● **Data for the task**:
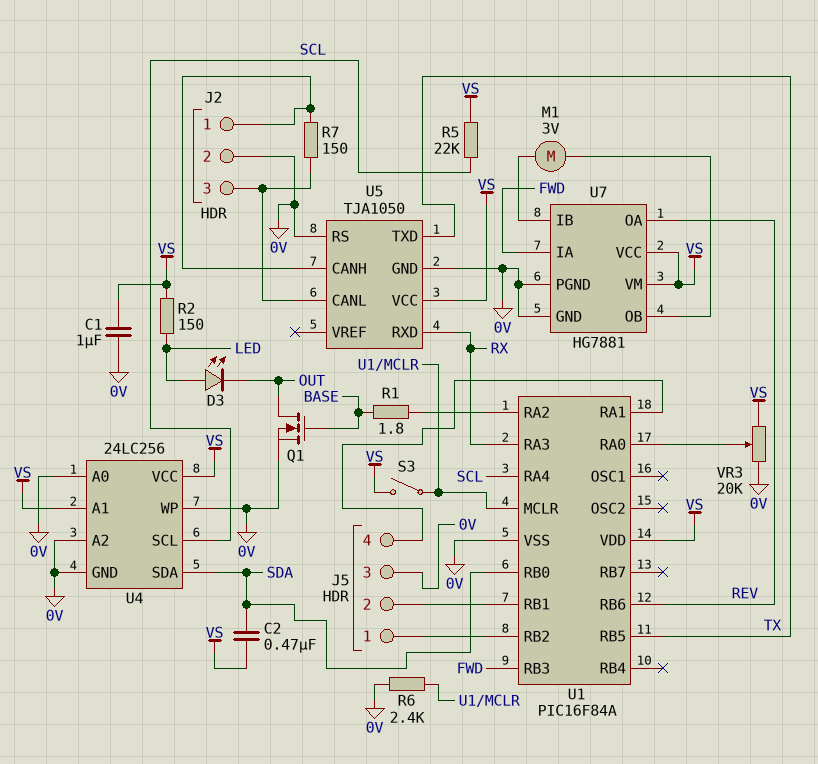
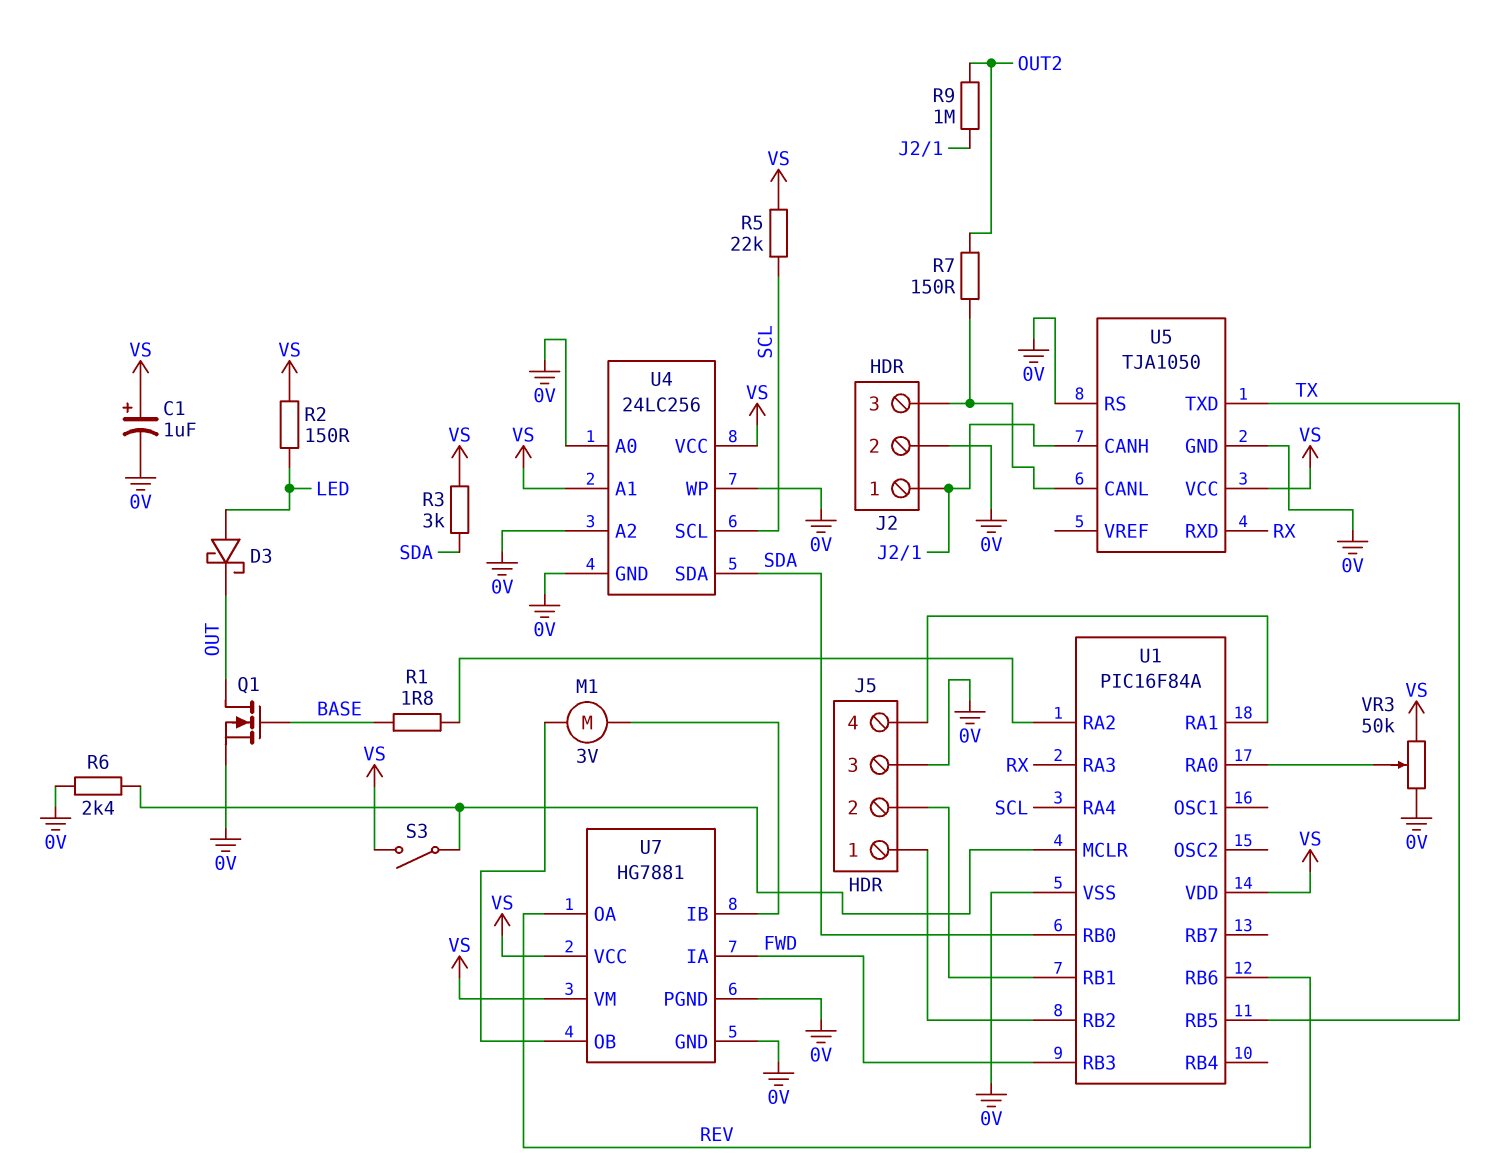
C1: 1uF (0V, VS) -> 1uF (plus VS, minus 0V)
C2: 470nF (SDA, VS) -> none
D3: LED (A LED, K OUT) -> schottky (A LED, K OUT)
R3: none -> 3k (SDA, VS)
R7: 150 (J2/1, J2/3) -> 150 (J2/3, OUT2)
R9: none -> 1M (J2/1, OUT2)
VR3: 20k (0V, VS, wiper U1/RA0) -> 50k (0V, VS, wiper U1/RA0)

● **The problem**: Search the records for the word "none" and copy out every line that holds it.

● **Result**:
C2: 470nF (SDA, VS) -> none
R3: none -> 3k (SDA, VS)
R9: none -> 1M (J2/1, OUT2)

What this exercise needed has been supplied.